__TASK DIRECTIONS__: Retype all of the data that follows, line for line.

[Stored data entries]

>>>>

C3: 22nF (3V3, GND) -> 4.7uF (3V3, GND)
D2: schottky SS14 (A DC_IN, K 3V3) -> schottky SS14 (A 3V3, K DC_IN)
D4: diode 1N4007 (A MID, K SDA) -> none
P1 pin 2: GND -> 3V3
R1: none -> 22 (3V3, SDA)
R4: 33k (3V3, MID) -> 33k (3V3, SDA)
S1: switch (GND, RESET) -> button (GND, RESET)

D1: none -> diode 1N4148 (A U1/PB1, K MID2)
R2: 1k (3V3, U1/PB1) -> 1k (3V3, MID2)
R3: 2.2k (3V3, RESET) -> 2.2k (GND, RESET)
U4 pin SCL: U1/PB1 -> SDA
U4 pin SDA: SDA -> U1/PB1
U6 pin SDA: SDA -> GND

<<<<

__RESPONSE__:
C3: 22nF (3V3, GND) -> 4.7uF (3V3, GND)
D2: schottky SS14 (A DC_IN, K 3V3) -> schottky SS14 (A 3V3, K DC_IN)
D4: diode 1N4007 (A MID, K SDA) -> none
P1 pin 2: GND -> 3V3
R1: none -> 22 (3V3, SDA)
R4: 33k (3V3, MID) -> 33k (3V3, SDA)
S1: switch (GND, RESET) -> button (GND, RESET)

D1: none -> diode 1N4148 (A U1/PB1, K MID2)
R2: 1k (3V3, U1/PB1) -> 1k (3V3, MID2)
R3: 2.2k (3V3, RESET) -> 2.2k (GND, RESET)
U4 pin SCL: U1/PB1 -> SDA
U4 pin SDA: SDA -> U1/PB1
U6 pin SDA: SDA -> GND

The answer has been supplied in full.